▸ YOUR INSTRUCTIONS: Among the lines below, tally those that hold "test". Return the number and nothing more.

Change listing data
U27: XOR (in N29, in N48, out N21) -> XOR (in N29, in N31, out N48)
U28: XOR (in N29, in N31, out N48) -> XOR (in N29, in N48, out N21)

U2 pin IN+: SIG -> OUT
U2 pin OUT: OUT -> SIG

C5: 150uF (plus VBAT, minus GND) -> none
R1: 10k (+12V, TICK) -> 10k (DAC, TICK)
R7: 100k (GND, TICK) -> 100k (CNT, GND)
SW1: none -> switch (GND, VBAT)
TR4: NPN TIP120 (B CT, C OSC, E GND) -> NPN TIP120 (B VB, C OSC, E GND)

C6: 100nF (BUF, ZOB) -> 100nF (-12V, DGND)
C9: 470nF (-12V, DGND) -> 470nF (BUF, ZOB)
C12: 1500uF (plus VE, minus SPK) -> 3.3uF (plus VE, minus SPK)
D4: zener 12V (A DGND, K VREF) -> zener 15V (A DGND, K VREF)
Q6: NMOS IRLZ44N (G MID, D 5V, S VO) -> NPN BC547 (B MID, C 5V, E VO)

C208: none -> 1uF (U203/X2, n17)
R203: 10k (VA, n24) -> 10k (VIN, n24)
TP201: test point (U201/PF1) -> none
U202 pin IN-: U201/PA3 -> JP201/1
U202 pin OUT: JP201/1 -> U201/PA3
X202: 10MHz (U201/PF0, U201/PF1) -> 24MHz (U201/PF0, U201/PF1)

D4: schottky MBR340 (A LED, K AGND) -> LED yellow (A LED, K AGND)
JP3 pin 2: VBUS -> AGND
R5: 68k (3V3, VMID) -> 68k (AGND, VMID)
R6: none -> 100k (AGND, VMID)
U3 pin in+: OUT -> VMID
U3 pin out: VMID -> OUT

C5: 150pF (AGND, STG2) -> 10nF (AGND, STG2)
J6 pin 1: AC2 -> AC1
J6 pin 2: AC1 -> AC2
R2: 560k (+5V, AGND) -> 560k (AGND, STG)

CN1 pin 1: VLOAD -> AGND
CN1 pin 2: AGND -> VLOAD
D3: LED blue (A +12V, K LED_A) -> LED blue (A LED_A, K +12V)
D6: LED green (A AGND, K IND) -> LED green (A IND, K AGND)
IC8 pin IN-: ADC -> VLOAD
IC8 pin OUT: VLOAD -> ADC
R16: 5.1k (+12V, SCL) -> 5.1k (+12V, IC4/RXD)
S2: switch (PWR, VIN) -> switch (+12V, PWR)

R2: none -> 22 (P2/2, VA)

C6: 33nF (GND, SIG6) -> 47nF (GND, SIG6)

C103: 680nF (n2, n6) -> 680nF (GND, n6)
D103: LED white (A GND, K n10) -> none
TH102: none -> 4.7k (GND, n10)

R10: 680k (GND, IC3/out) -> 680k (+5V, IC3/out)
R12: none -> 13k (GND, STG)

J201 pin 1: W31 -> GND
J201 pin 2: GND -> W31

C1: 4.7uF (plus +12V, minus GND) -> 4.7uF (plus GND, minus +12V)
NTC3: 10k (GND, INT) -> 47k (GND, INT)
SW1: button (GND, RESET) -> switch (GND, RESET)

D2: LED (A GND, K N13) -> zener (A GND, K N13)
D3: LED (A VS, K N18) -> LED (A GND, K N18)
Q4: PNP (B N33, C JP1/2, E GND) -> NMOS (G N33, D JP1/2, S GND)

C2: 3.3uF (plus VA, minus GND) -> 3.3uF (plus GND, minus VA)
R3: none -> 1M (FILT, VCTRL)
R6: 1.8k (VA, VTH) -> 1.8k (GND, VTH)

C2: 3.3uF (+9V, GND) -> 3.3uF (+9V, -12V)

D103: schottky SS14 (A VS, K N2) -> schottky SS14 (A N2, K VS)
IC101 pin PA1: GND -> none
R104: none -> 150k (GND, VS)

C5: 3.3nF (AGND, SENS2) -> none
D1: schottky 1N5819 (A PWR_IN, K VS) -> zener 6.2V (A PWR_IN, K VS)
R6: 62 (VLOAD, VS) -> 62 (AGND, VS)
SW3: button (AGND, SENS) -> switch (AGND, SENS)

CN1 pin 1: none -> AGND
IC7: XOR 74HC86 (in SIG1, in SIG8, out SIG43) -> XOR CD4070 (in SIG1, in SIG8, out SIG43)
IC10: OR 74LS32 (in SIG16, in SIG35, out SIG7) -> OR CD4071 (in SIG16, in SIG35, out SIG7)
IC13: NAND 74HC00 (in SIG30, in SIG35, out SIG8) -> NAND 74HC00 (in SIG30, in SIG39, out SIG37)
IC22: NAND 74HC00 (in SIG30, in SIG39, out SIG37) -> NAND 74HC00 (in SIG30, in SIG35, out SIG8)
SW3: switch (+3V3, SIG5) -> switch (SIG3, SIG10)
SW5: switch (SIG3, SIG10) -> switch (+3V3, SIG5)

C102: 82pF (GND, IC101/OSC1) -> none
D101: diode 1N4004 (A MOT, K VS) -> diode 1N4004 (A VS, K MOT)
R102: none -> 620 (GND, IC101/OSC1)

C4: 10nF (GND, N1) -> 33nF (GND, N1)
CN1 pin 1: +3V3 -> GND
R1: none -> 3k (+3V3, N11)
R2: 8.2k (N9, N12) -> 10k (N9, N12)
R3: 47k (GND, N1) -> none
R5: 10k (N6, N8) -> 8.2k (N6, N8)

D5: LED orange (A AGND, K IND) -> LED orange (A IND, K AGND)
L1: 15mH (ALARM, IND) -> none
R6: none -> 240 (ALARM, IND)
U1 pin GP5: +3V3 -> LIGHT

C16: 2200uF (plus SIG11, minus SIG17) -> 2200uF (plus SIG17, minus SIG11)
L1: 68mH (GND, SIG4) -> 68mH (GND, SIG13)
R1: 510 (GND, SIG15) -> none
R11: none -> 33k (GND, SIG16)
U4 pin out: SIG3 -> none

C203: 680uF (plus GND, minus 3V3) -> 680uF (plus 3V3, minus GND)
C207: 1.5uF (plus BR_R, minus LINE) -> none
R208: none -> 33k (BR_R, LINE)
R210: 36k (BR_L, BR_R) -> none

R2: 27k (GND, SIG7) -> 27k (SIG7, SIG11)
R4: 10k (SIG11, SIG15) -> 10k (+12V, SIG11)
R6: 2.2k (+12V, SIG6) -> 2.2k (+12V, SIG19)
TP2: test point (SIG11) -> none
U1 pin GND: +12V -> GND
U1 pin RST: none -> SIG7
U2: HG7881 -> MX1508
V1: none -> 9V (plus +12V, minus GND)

▸ ANSWER TO THE PROBLEM: 2